YOUR GOAL | From the records below, pull each line that has "VRAW".

Structured diff data
#####
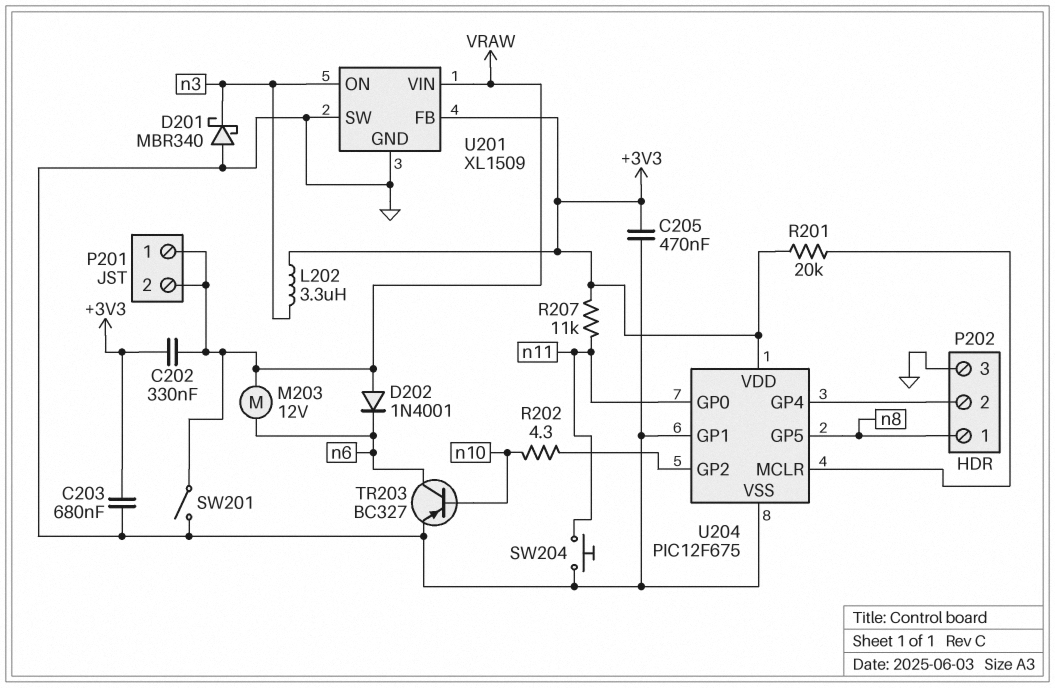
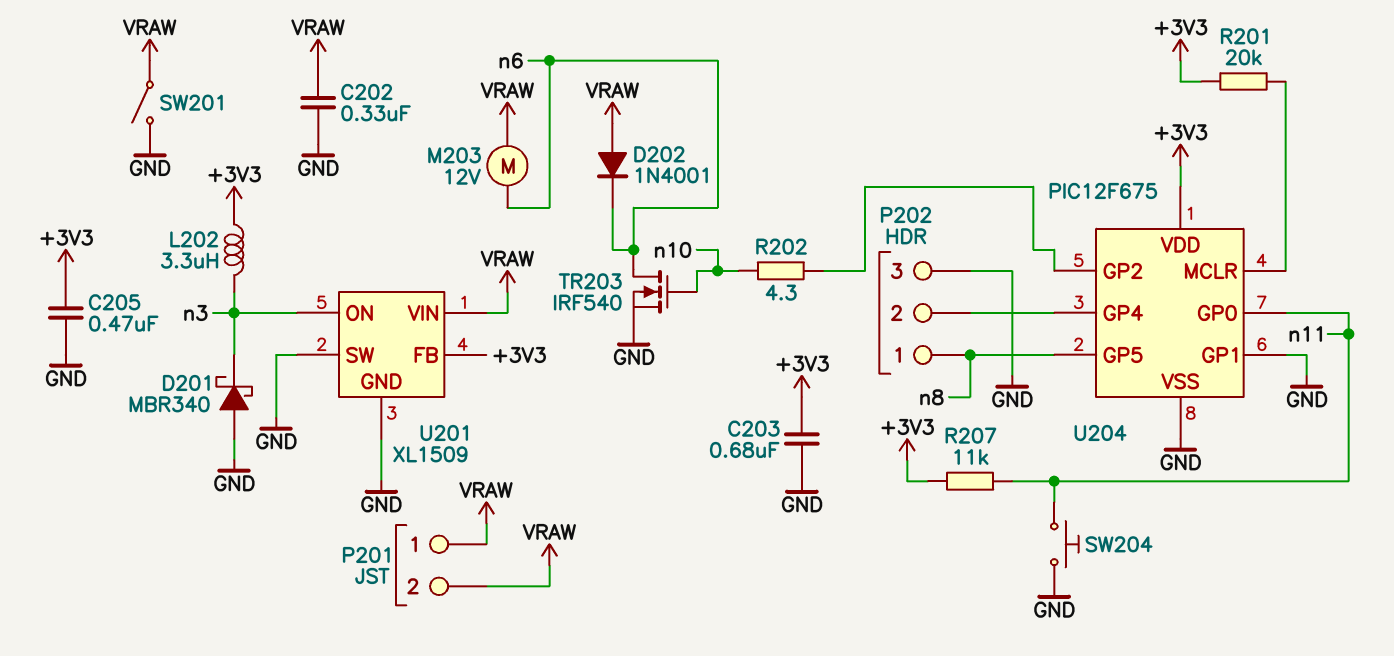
C202: 330nF (+3V3, VRAW) -> 330nF (GND, VRAW)
TR203: PNP BC327 (B n10, C n6, E GND) -> NMOS IRF540 (G n10, D n6, S GND)

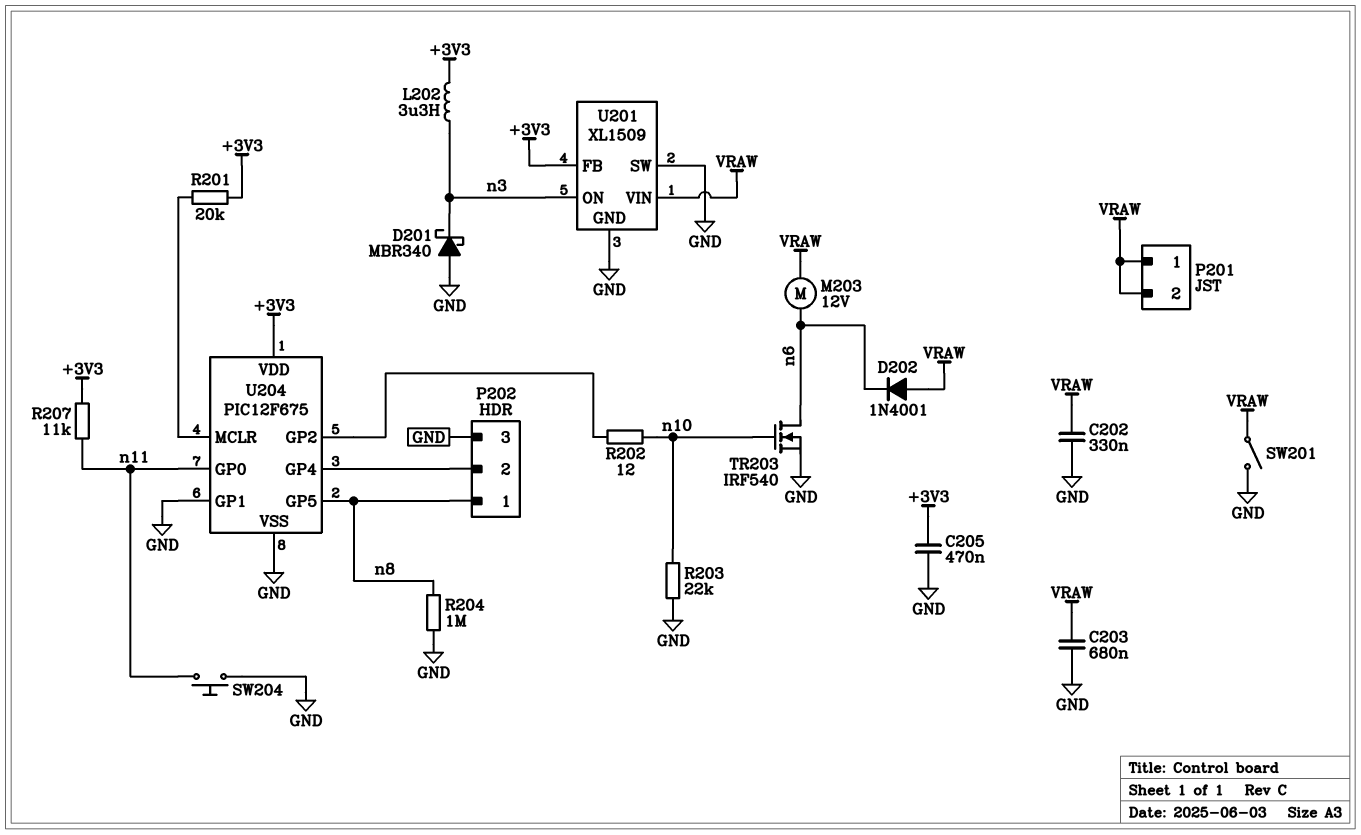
C203: 680nF (+3V3, GND) -> 680nF (GND, VRAW)
R202: 4.3 (U204/GP2, n10) -> 12 (U204/GP2, n10)
R203: none -> 22k (GND, n10)
R204: none -> 1M (GND, n8)

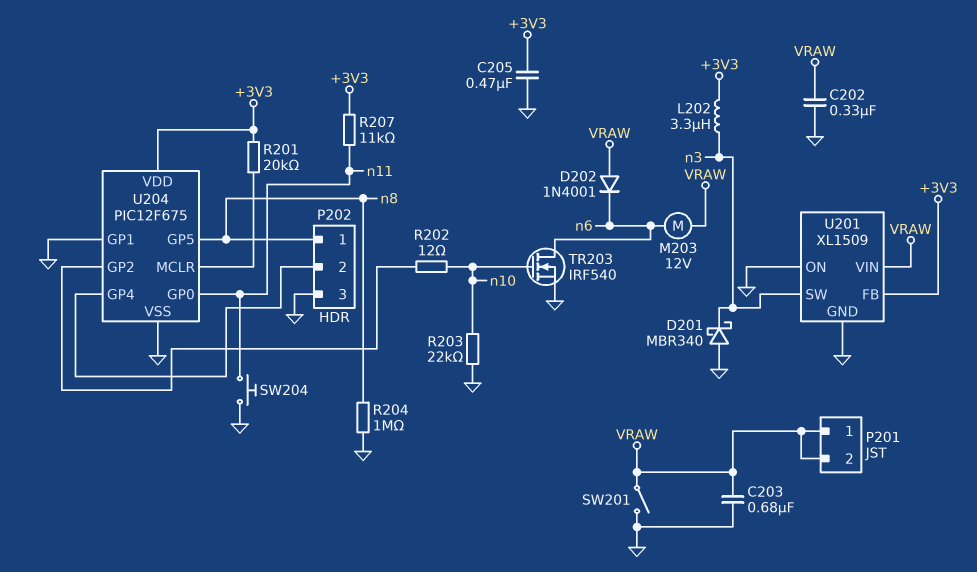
U201 pin ON: n3 -> GND
U201 pin SW: GND -> n3

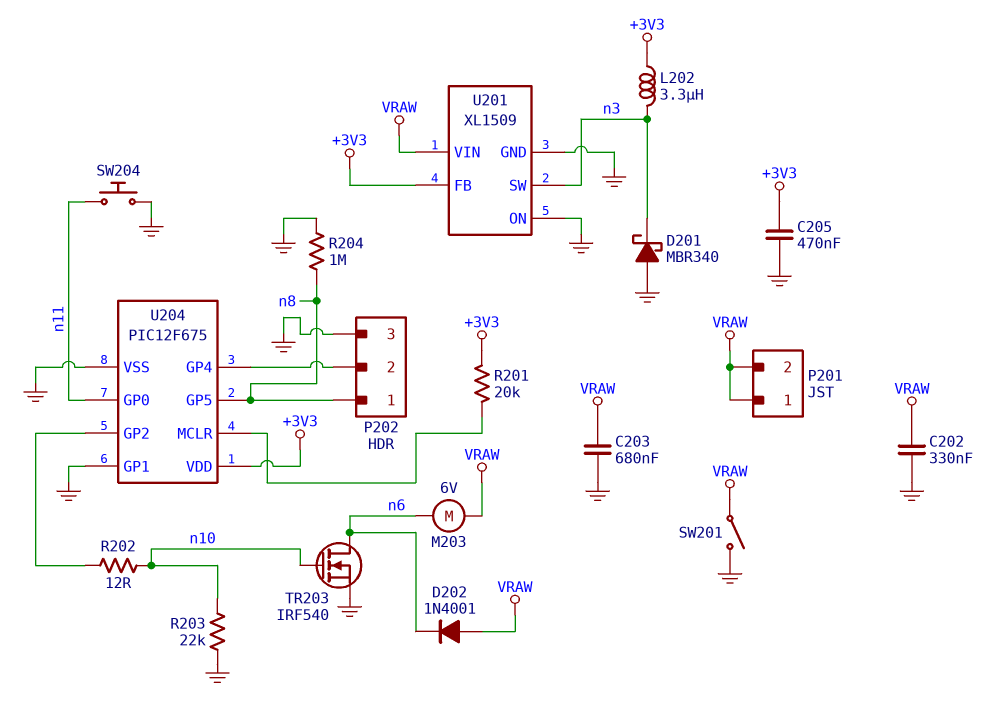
M203: motor 12V (VRAW, n6) -> motor 6V (VRAW, n6)
R207: 11k (+3V3, n11) -> none

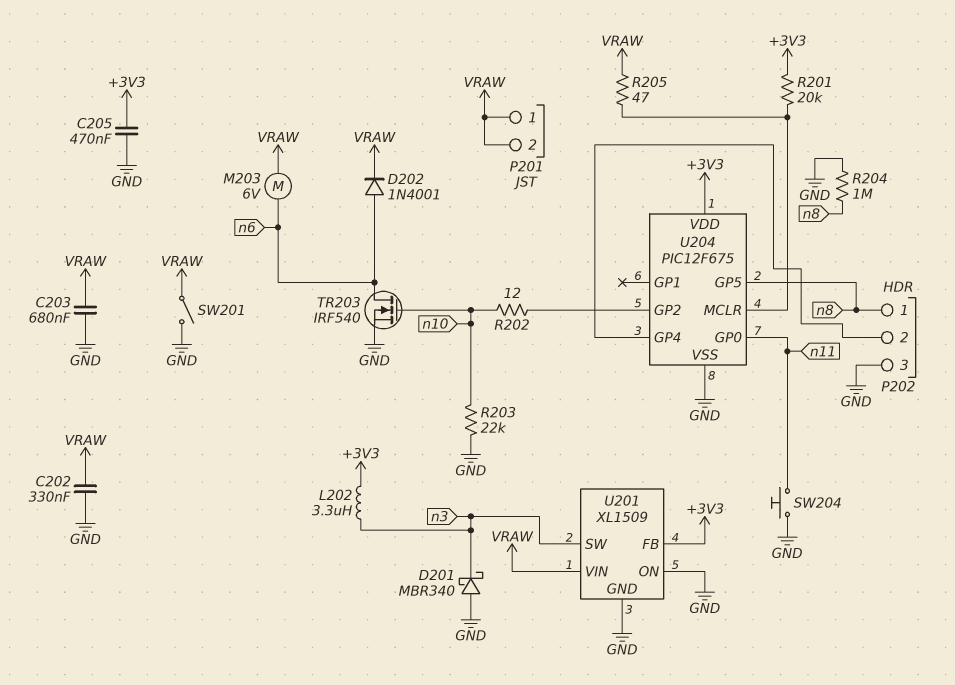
D202: diode 1N4001 (A VRAW, K n6) -> diode 1N4001 (A n6, K VRAW)
R205: none -> 47 (U204/MCLR, VRAW)
U204 pin GP1: GND -> none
#####
SOLUTION FOR THIS TASK |
C202: 330nF (+3V3, VRAW) -> 330nF (GND, VRAW)
C203: 680nF (+3V3, GND) -> 680nF (GND, VRAW)
M203: motor 12V (VRAW, n6) -> motor 6V (VRAW, n6)
D202: diode 1N4001 (A VRAW, K n6) -> diode 1N4001 (A n6, K VRAW)
R205: none -> 47 (U204/MCLR, VRAW)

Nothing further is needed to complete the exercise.